__JOB__
From the listing below, select every line where the word "carcinoma" appears.

--- start of EXERCISE INPUTS ---

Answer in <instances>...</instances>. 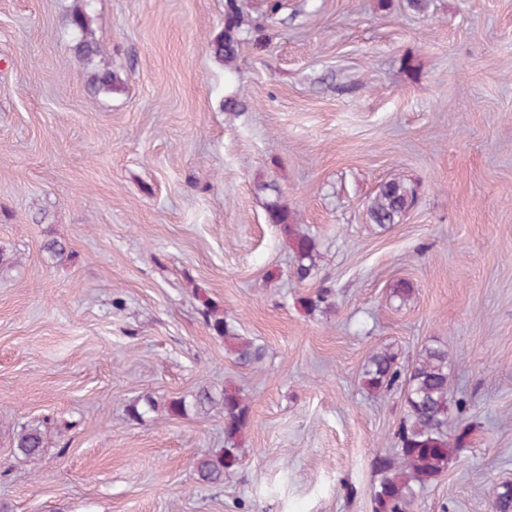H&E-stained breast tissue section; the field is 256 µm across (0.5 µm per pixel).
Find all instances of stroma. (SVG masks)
Listing matches in <instances>:
<instances>
[{
    "mask_svg": "<svg viewBox=\"0 0 512 512\" xmlns=\"http://www.w3.org/2000/svg\"><path fill=\"white\" fill-rule=\"evenodd\" d=\"M78 5L0 0V507L374 512L403 397L370 394L364 366L435 344L473 433L413 512H494L512 483V0H284L229 69L208 48L224 0H93L124 81L106 94L73 49ZM394 178L417 200L383 229L367 205ZM261 182L316 239L312 279ZM208 303L260 364L226 351ZM227 386L250 408L241 465L204 485L224 411L192 402ZM148 396L190 409L131 419ZM28 426L35 463L13 446ZM43 433L39 428L23 429L14 440V448L24 458L36 460L43 450Z\"/></svg>",
    "mask_w": 512,
    "mask_h": 512,
    "instance_id": "obj_1",
    "label": "stroma"
}]
</instances>
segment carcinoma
Wrapping results in <instances>:
<instances>
[{
    "label": "carcinoma",
    "instance_id": "obj_1",
    "mask_svg": "<svg viewBox=\"0 0 512 512\" xmlns=\"http://www.w3.org/2000/svg\"><path fill=\"white\" fill-rule=\"evenodd\" d=\"M70 25L79 34L76 44L78 55L89 65L87 84L96 93L117 92L124 85L122 78L97 59L102 54L100 43L85 27V13L70 14ZM261 23L245 19L238 0H224V28L212 41L211 50L216 61L226 64L234 61L242 44ZM416 190L408 182L392 179L381 185L367 206L370 223L380 227L400 221L413 206ZM268 220L280 226L287 236L289 246L296 255V277L307 280L313 277L315 267V240L288 223V211L278 200L267 202ZM206 325L224 339L227 350L238 363L249 366L260 363L264 348L238 334L235 325L215 309L205 312ZM451 360L448 350L435 345L423 347L411 369L402 371L398 356L385 348L370 356L362 374L364 388L372 393H386L399 386L404 393L405 415L396 431L397 452L380 455L374 460L379 474L373 493L374 512H411L417 494L438 480L448 468V462L465 447L468 427L461 428L455 438L448 437L450 422L449 405ZM224 407V440L229 447L208 454L196 462L199 480L219 485L224 476L233 473L240 465V458L230 448L246 428L249 409L240 392L226 388L222 394ZM14 448L23 457L36 460L43 450V433L38 428L22 430L14 440ZM496 512H512V484L496 488Z\"/></svg>",
    "mask_w": 512,
    "mask_h": 512
}]
</instances>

--- end of EXERCISE INPUTS ---

__RESULT FOR THIS EXERCISE__
segment carcinoma
    "label": "carcinoma",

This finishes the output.